ASSIGNMENT:
Only the lines from the one containing "green brick C8" to the end of the entries should be written out, each exactly as it stands, both ends included.

*** DATASET CONTENT ***

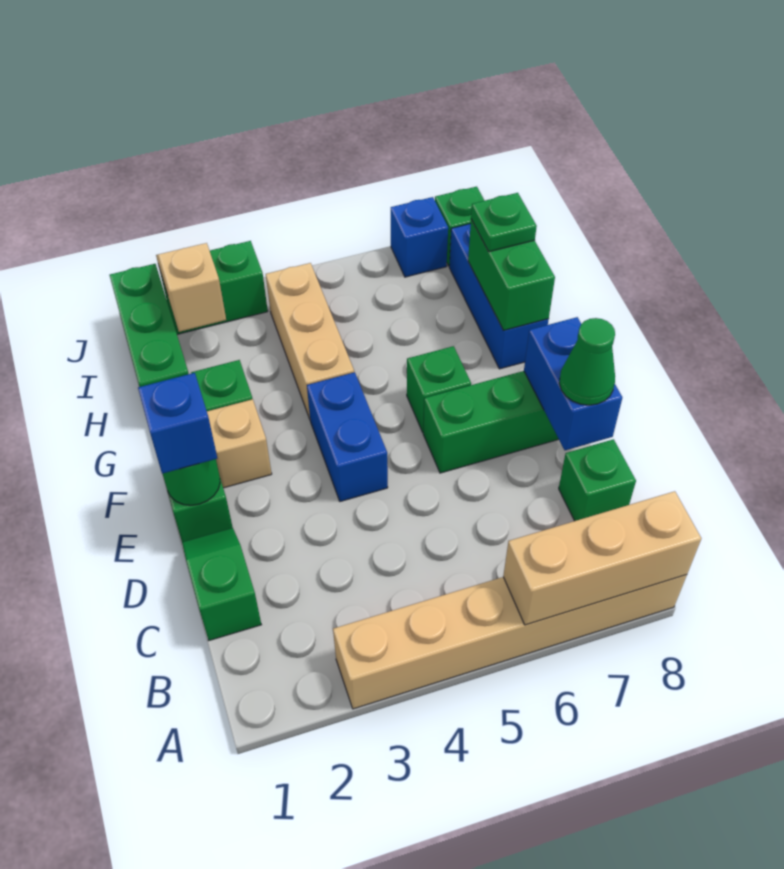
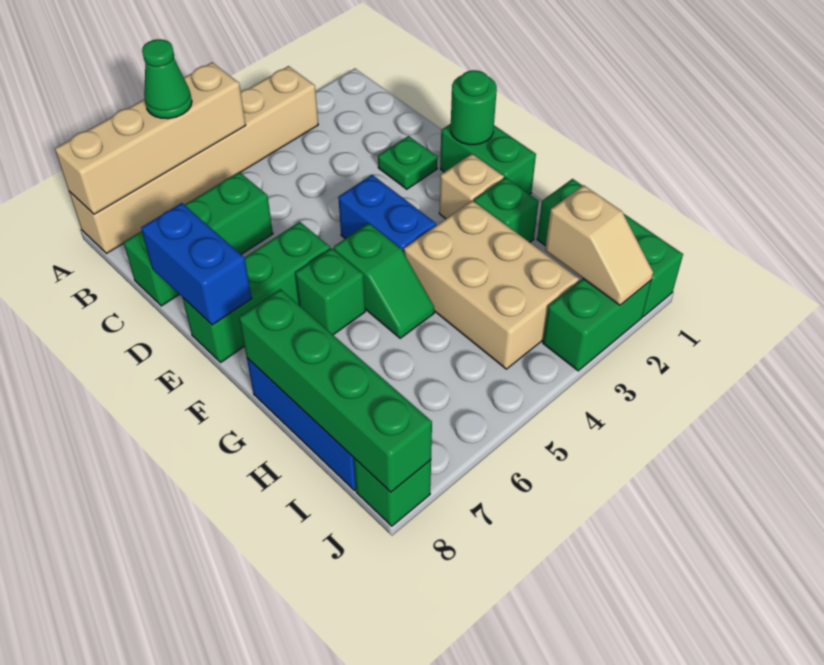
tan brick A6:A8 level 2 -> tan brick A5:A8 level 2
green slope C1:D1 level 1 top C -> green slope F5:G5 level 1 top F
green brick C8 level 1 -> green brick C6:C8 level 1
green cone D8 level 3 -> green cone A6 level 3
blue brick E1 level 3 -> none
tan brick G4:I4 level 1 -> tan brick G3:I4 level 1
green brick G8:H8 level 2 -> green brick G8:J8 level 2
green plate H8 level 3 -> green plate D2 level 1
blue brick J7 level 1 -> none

*** End of DATASET CONTENT ***

RESULT:
green brick C8 level 1 -> green brick C6:C8 level 1
green cone D8 level 3 -> green cone A6 level 3
blue brick E1 level 3 -> none
tan brick G4:I4 level 1 -> tan brick G3:I4 level 1
green brick G8:H8 level 2 -> green brick G8:J8 level 2
green plate H8 level 3 -> green plate D2 level 1
blue brick J7 level 1 -> none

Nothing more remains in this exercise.